* BRIEF *
Repeat the listing below verbatim, without its images.

* EXTRACTED DATA *
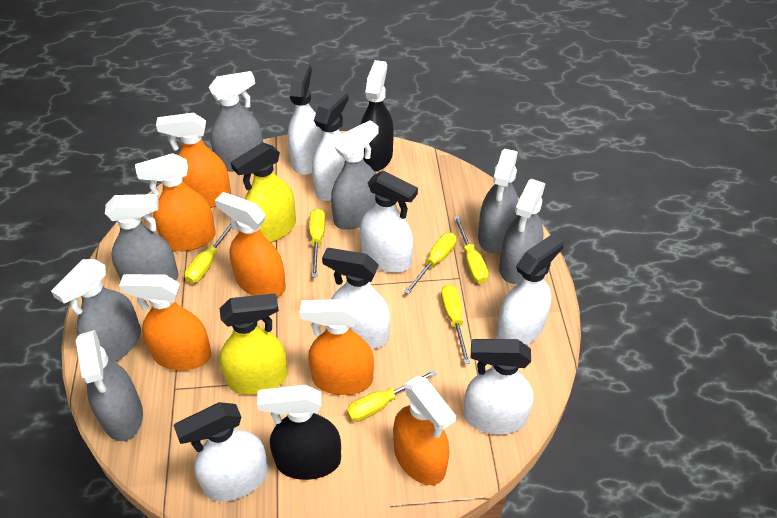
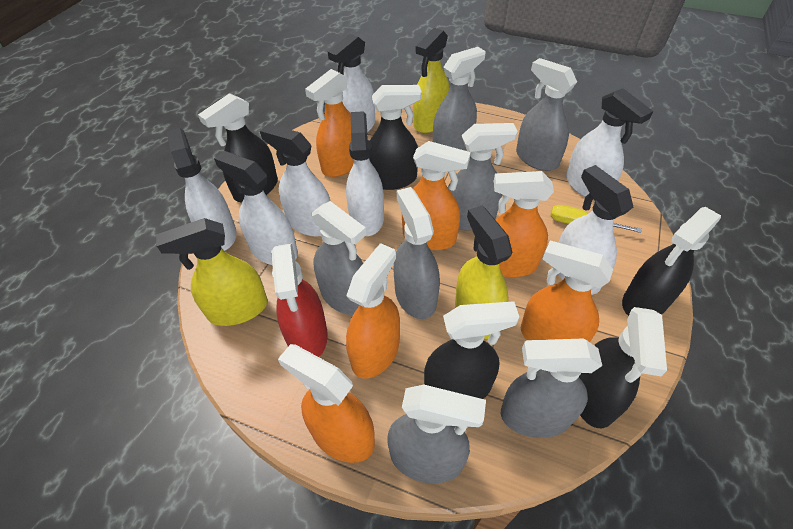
black spray bottle: 2 -> 5
red spray bottle: 0 -> 1
yellow screwdriver: 6 -> 1
yellow spray bottle: 2 -> 3

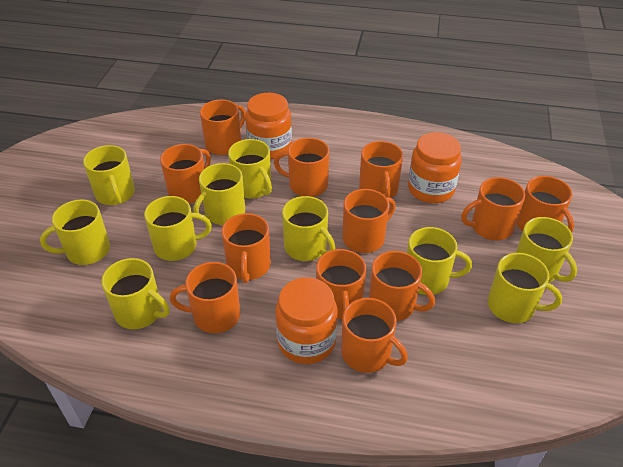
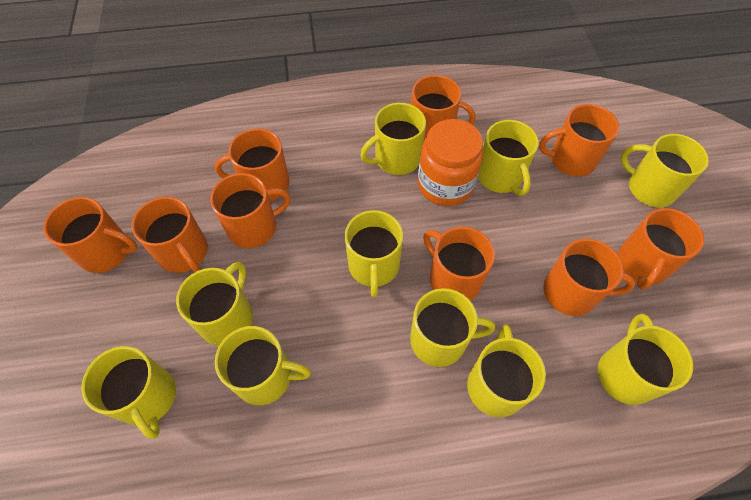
orange jar: 3 -> 1
orange mug: 12 -> 9

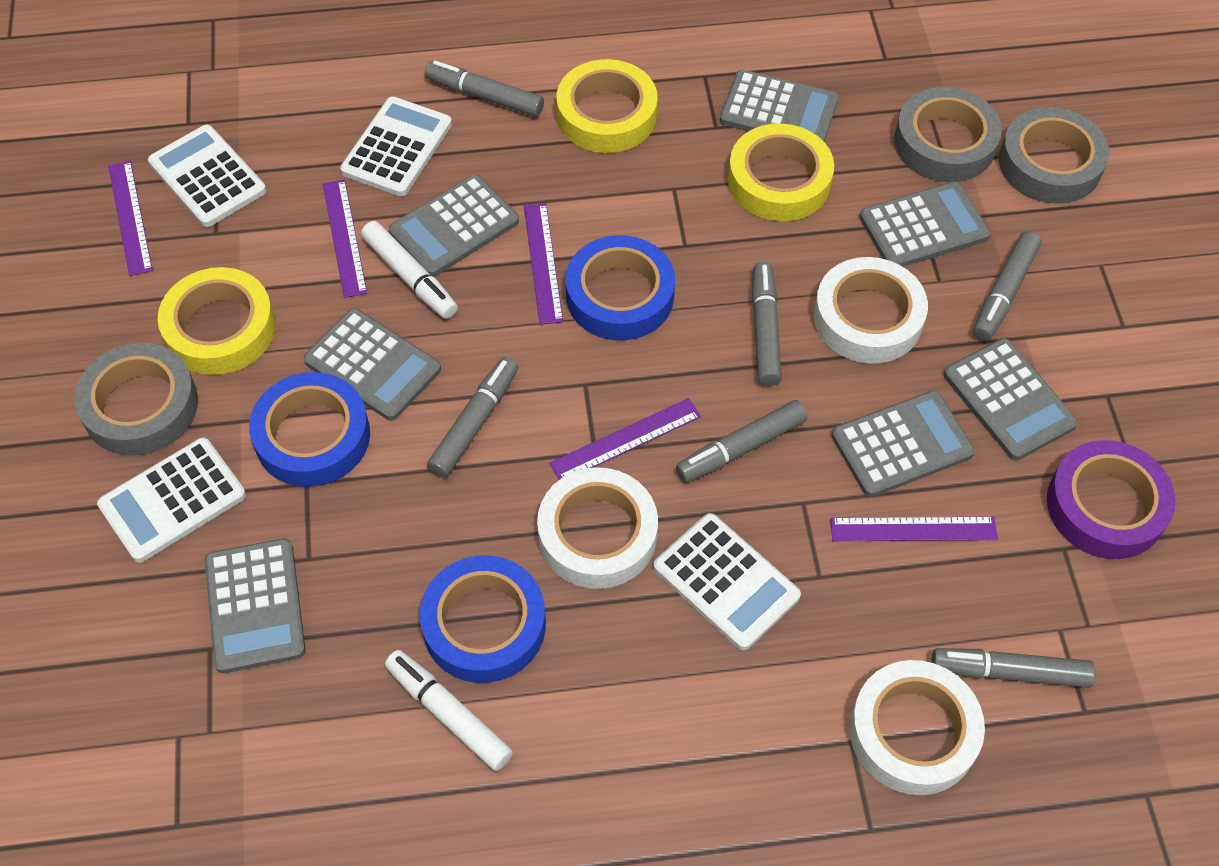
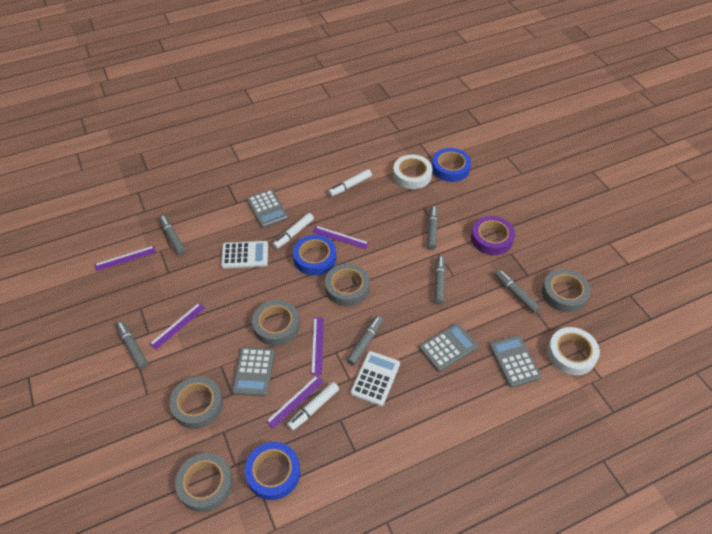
grey calculator: 7 -> 4
grey tape: 3 -> 5
white calculator: 4 -> 2
white marker: 2 -> 3
white tape: 3 -> 2
yellow tape: 3 -> 0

* SOLVED EXERCISE *
black spray bottle: 2 -> 5
red spray bottle: 0 -> 1
yellow screwdriver: 6 -> 1
yellow spray bottle: 2 -> 3

orange jar: 3 -> 1
orange mug: 12 -> 9

grey calculator: 7 -> 4
grey tape: 3 -> 5
white calculator: 4 -> 2
white marker: 2 -> 3
white tape: 3 -> 2
yellow tape: 3 -> 0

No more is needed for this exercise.